| WORK TO COMPLETE |
Set down the data that follows, exactly and completely.

| ENTRIES SHOWN |
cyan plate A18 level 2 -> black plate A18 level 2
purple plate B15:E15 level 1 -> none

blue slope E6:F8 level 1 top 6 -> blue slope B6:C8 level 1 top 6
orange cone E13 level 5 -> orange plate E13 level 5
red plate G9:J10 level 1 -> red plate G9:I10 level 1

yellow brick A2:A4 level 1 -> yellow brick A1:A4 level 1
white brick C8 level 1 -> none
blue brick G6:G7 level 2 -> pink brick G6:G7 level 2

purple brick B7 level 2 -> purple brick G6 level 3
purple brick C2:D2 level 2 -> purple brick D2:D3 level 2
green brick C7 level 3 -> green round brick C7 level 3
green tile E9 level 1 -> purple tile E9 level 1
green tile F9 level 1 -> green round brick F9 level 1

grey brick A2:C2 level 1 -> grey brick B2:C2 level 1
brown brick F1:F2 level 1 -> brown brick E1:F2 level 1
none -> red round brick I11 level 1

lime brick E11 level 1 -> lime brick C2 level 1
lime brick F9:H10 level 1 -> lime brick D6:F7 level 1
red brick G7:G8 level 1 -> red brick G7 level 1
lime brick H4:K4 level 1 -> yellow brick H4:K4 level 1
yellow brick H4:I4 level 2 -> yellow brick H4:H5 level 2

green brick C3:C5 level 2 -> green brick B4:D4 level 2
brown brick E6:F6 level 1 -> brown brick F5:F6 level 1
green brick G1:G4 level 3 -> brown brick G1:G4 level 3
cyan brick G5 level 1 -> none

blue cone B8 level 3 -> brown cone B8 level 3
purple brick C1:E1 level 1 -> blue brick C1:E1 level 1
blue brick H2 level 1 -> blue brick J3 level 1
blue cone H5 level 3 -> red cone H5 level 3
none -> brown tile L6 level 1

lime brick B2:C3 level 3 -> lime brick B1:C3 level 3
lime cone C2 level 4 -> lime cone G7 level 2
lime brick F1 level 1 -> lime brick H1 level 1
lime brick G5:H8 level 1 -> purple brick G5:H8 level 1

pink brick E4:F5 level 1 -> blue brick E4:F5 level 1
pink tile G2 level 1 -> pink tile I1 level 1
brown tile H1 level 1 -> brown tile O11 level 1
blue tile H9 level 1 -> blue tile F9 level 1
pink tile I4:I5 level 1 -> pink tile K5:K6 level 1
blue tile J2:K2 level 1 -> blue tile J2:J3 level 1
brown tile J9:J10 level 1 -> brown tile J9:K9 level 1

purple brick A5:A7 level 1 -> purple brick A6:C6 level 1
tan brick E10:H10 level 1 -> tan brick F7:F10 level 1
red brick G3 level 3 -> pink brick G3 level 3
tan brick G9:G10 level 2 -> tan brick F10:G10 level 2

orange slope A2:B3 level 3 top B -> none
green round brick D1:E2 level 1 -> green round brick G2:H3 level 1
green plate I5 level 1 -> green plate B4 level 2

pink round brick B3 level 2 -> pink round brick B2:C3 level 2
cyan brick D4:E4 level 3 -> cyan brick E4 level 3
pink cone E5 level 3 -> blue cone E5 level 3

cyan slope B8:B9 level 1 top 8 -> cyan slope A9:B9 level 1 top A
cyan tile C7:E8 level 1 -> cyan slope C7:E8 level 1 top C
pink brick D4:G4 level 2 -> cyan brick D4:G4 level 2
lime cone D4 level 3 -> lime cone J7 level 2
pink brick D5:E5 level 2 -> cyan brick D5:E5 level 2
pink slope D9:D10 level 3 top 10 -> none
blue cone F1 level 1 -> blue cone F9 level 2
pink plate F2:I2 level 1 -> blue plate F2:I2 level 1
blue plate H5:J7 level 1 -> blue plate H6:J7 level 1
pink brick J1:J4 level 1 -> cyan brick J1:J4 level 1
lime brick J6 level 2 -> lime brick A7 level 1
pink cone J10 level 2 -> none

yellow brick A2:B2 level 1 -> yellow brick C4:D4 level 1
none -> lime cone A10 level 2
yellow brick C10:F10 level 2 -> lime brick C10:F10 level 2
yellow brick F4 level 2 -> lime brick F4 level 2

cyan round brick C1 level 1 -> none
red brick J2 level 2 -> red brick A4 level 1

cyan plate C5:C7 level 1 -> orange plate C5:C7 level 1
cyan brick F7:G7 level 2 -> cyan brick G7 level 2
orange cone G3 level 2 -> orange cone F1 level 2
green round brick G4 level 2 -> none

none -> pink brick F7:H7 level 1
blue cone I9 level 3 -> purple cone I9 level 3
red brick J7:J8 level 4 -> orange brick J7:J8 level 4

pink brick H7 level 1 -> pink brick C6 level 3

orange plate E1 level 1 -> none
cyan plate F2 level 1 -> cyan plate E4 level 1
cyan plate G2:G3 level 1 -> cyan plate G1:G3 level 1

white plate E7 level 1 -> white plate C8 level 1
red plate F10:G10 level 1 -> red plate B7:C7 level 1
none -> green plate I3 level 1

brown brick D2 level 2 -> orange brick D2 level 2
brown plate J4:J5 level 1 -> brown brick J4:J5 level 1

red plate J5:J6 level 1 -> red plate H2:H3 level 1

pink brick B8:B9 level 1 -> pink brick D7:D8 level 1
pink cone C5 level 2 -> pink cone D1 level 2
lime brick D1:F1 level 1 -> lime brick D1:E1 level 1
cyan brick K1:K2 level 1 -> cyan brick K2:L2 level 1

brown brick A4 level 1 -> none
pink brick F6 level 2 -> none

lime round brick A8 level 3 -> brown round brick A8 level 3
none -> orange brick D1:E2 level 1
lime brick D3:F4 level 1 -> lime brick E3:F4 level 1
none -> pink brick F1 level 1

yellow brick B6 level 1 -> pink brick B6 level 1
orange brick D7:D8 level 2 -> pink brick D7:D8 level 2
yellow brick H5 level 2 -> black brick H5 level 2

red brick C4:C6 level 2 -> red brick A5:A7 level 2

| TASK OUTPUT |
cyan plate A18 level 2 -> black plate A18 level 2
purple plate B15:E15 level 1 -> none

blue slope E6:F8 level 1 top 6 -> blue slope B6:C8 level 1 top 6
orange cone E13 level 5 -> orange plate E13 level 5
red plate G9:J10 level 1 -> red plate G9:I10 level 1

yellow brick A2:A4 level 1 -> yellow brick A1:A4 level 1
white brick C8 level 1 -> none
blue brick G6:G7 level 2 -> pink brick G6:G7 level 2

purple brick B7 level 2 -> purple brick G6 level 3
purple brick C2:D2 level 2 -> purple brick D2:D3 level 2
green brick C7 level 3 -> green round brick C7 level 3
green tile E9 level 1 -> purple tile E9 level 1
green tile F9 level 1 -> green round brick F9 level 1

grey brick A2:C2 level 1 -> grey brick B2:C2 level 1
brown brick F1:F2 level 1 -> brown brick E1:F2 level 1
none -> red round brick I11 level 1

lime brick E11 level 1 -> lime brick C2 level 1
lime brick F9:H10 level 1 -> lime brick D6:F7 level 1
red brick G7:G8 level 1 -> red brick G7 level 1
lime brick H4:K4 level 1 -> yellow brick H4:K4 level 1
yellow brick H4:I4 level 2 -> yellow brick H4:H5 level 2

green brick C3:C5 level 2 -> green brick B4:D4 level 2
brown brick E6:F6 level 1 -> brown brick F5:F6 level 1
green brick G1:G4 level 3 -> brown brick G1:G4 level 3
cyan brick G5 level 1 -> none

blue cone B8 level 3 -> brown cone B8 level 3
purple brick C1:E1 level 1 -> blue brick C1:E1 level 1
blue brick H2 level 1 -> blue brick J3 level 1
blue cone H5 level 3 -> red cone H5 level 3
none -> brown tile L6 level 1

lime brick B2:C3 level 3 -> lime brick B1:C3 level 3
lime cone C2 level 4 -> lime cone G7 level 2
lime brick F1 level 1 -> lime brick H1 level 1
lime brick G5:H8 level 1 -> purple brick G5:H8 level 1

pink brick E4:F5 level 1 -> blue brick E4:F5 level 1
pink tile G2 level 1 -> pink tile I1 level 1
brown tile H1 level 1 -> brown tile O11 level 1
blue tile H9 level 1 -> blue tile F9 level 1
pink tile I4:I5 level 1 -> pink tile K5:K6 level 1
blue tile J2:K2 level 1 -> blue tile J2:J3 level 1
brown tile J9:J10 level 1 -> brown tile J9:K9 level 1

purple brick A5:A7 level 1 -> purple brick A6:C6 level 1
tan brick E10:H10 level 1 -> tan brick F7:F10 level 1
red brick G3 level 3 -> pink brick G3 level 3
tan brick G9:G10 level 2 -> tan brick F10:G10 level 2

orange slope A2:B3 level 3 top B -> none
green round brick D1:E2 level 1 -> green round brick G2:H3 level 1
green plate I5 level 1 -> green plate B4 level 2

pink round brick B3 level 2 -> pink round brick B2:C3 level 2
cyan brick D4:E4 level 3 -> cyan brick E4 level 3
pink cone E5 level 3 -> blue cone E5 level 3

cyan slope B8:B9 level 1 top 8 -> cyan slope A9:B9 level 1 top A
cyan tile C7:E8 level 1 -> cyan slope C7:E8 level 1 top C
pink brick D4:G4 level 2 -> cyan brick D4:G4 level 2
lime cone D4 level 3 -> lime cone J7 level 2
pink brick D5:E5 level 2 -> cyan brick D5:E5 level 2
pink slope D9:D10 level 3 top 10 -> none
blue cone F1 level 1 -> blue cone F9 level 2
pink plate F2:I2 level 1 -> blue plate F2:I2 level 1
blue plate H5:J7 level 1 -> blue plate H6:J7 level 1
pink brick J1:J4 level 1 -> cyan brick J1:J4 level 1
lime brick J6 level 2 -> lime brick A7 level 1
pink cone J10 level 2 -> none

yellow brick A2:B2 level 1 -> yellow brick C4:D4 level 1
none -> lime cone A10 level 2
yellow brick C10:F10 level 2 -> lime brick C10:F10 level 2
yellow brick F4 level 2 -> lime brick F4 level 2

cyan round brick C1 level 1 -> none
red brick J2 level 2 -> red brick A4 level 1

cyan plate C5:C7 level 1 -> orange plate C5:C7 level 1
cyan brick F7:G7 level 2 -> cyan brick G7 level 2
orange cone G3 level 2 -> orange cone F1 level 2
green round brick G4 level 2 -> none

none -> pink brick F7:H7 level 1
blue cone I9 level 3 -> purple cone I9 level 3
red brick J7:J8 level 4 -> orange brick J7:J8 level 4

pink brick H7 level 1 -> pink brick C6 level 3

orange plate E1 level 1 -> none
cyan plate F2 level 1 -> cyan plate E4 level 1
cyan plate G2:G3 level 1 -> cyan plate G1:G3 level 1

white plate E7 level 1 -> white plate C8 level 1
red plate F10:G10 level 1 -> red plate B7:C7 level 1
none -> green plate I3 level 1

brown brick D2 level 2 -> orange brick D2 level 2
brown plate J4:J5 level 1 -> brown brick J4:J5 level 1

red plate J5:J6 level 1 -> red plate H2:H3 level 1

pink brick B8:B9 level 1 -> pink brick D7:D8 level 1
pink cone C5 level 2 -> pink cone D1 level 2
lime brick D1:F1 level 1 -> lime brick D1:E1 level 1
cyan brick K1:K2 level 1 -> cyan brick K2:L2 level 1

brown brick A4 level 1 -> none
pink brick F6 level 2 -> none

lime round brick A8 level 3 -> brown round brick A8 level 3
none -> orange brick D1:E2 level 1
lime brick D3:F4 level 1 -> lime brick E3:F4 level 1
none -> pink brick F1 level 1

yellow brick B6 level 1 -> pink brick B6 level 1
orange brick D7:D8 level 2 -> pink brick D7:D8 level 2
yellow brick H5 level 2 -> black brick H5 level 2

red brick C4:C6 level 2 -> red brick A5:A7 level 2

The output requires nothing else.